TASK STATEMENT:
What you give back should match the listing word for word.

SOURCE MATERIAL:
┏━━
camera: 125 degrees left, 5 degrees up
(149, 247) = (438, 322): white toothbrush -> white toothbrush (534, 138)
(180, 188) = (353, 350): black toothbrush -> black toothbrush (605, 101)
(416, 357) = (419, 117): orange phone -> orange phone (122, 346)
┗━━
RESULT OF THE EXERCISE:
camera: 125 degrees left, 5 degrees up
(149, 247) = (438, 322): white toothbrush -> white toothbrush (534, 138)
(180, 188) = (353, 350): black toothbrush -> black toothbrush (605, 101)
(416, 357) = (419, 117): orange phone -> orange phone (122, 346)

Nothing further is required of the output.